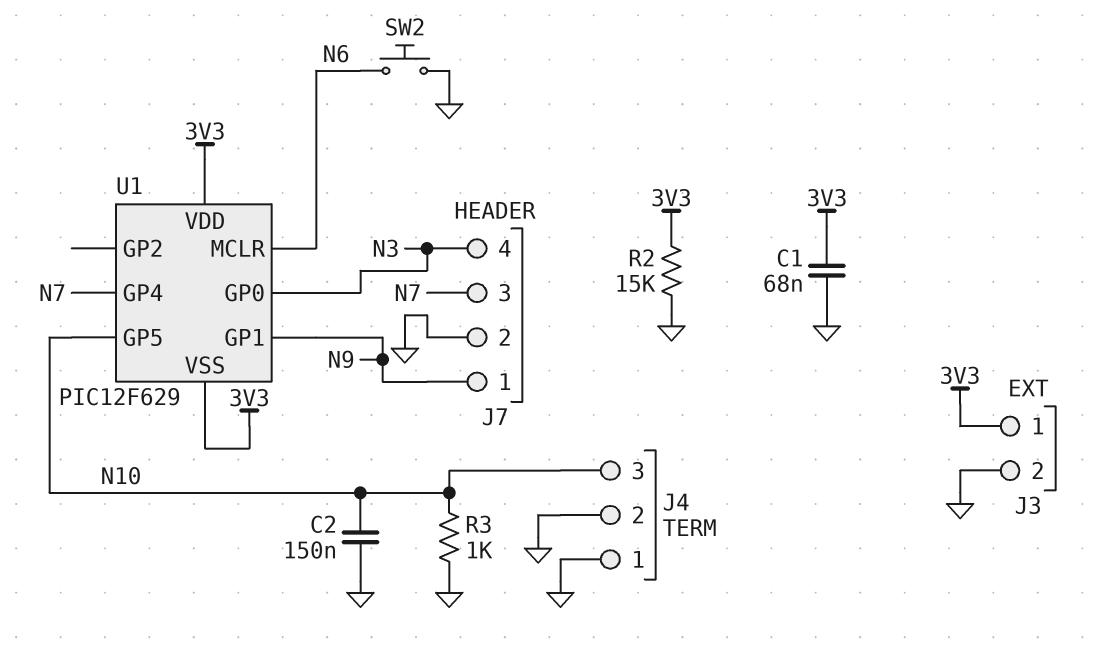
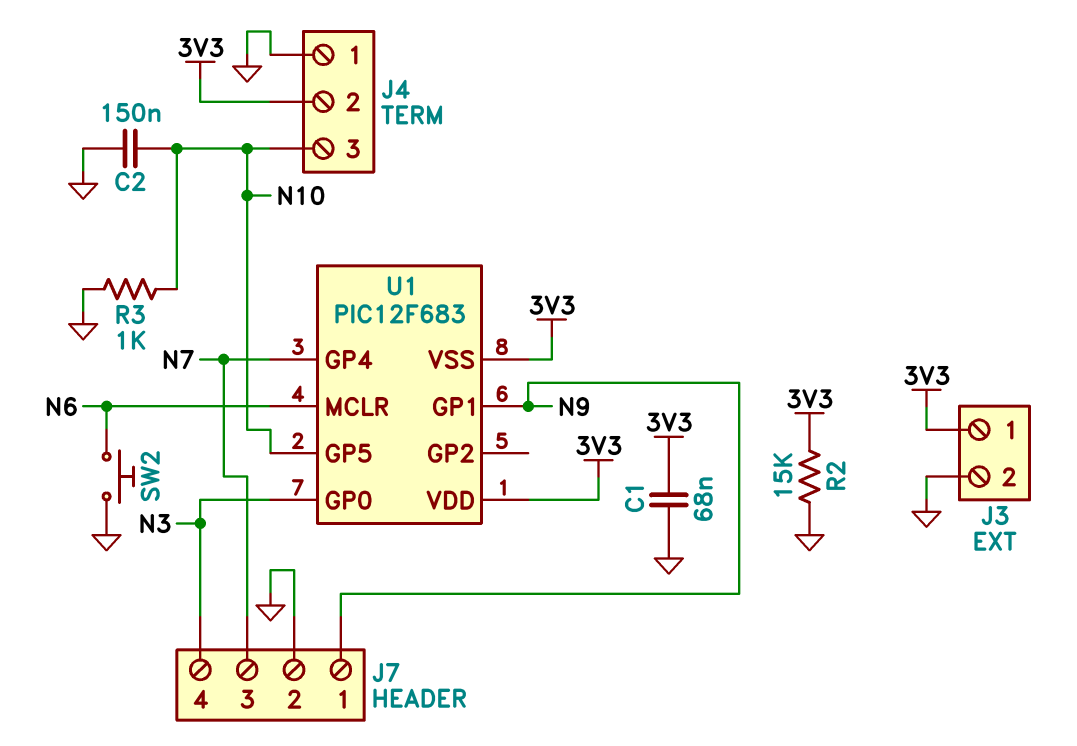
J4 pin 2: GND -> 3V3
U1: PIC12F629 -> PIC12F683

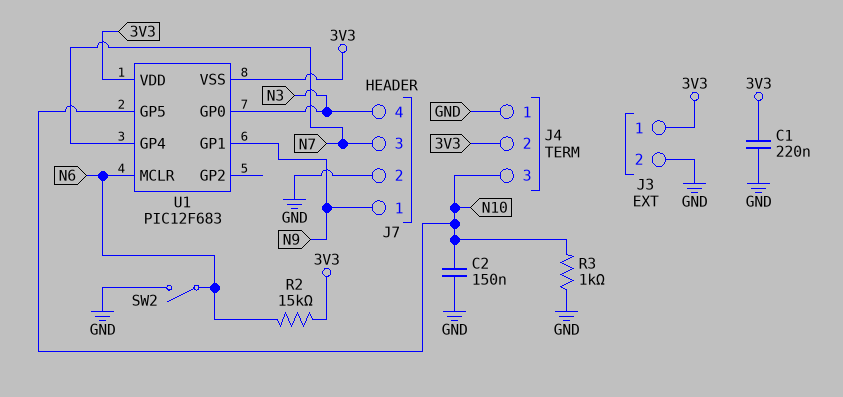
C1: 68nF (3V3, GND) -> 220nF (3V3, GND)
R2: 15k (3V3, GND) -> 15k (3V3, N6)
SW2: button (GND, N6) -> switch (GND, N6)

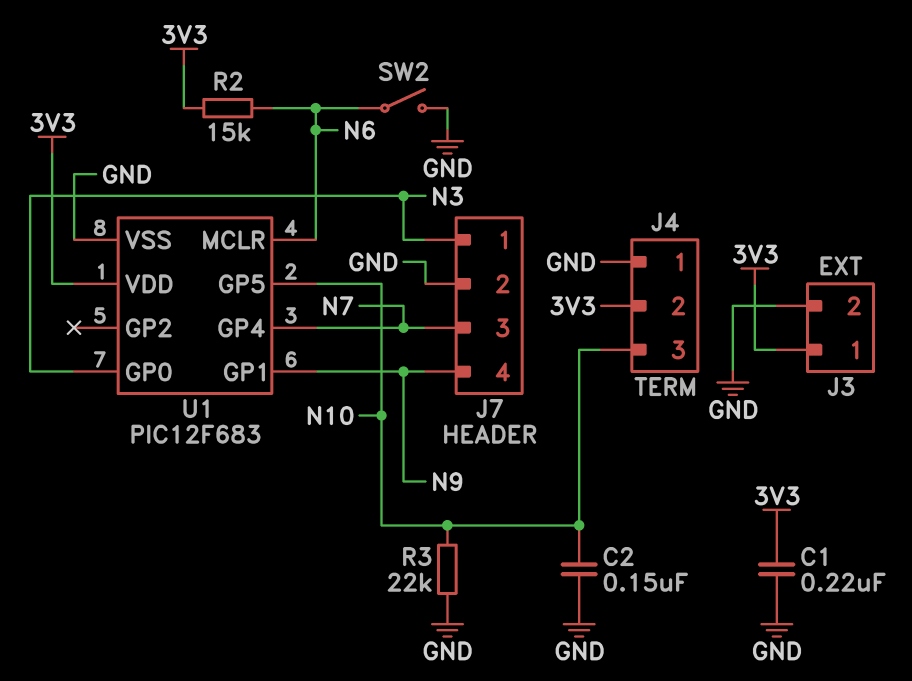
J7 pin 1: N9 -> N3
J7 pin 4: N3 -> N9
R3: 1k (GND, N10) -> 22k (GND, N10)
U1 pin VSS: 3V3 -> GND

^^^^^^^^

**Your assignment**
The expected output is the run of lines from the one containing "SW2: button (GND, N6) -> switch (GND, N6)" to the last line of the listing above, both included, word for word and free of pictures.

**Result of this task**
SW2: button (GND, N6) -> switch (GND, N6)

J7 pin 1: N9 -> N3
J7 pin 4: N3 -> N9
R3: 1k (GND, N10) -> 22k (GND, N10)
U1 pin VSS: 3V3 -> GND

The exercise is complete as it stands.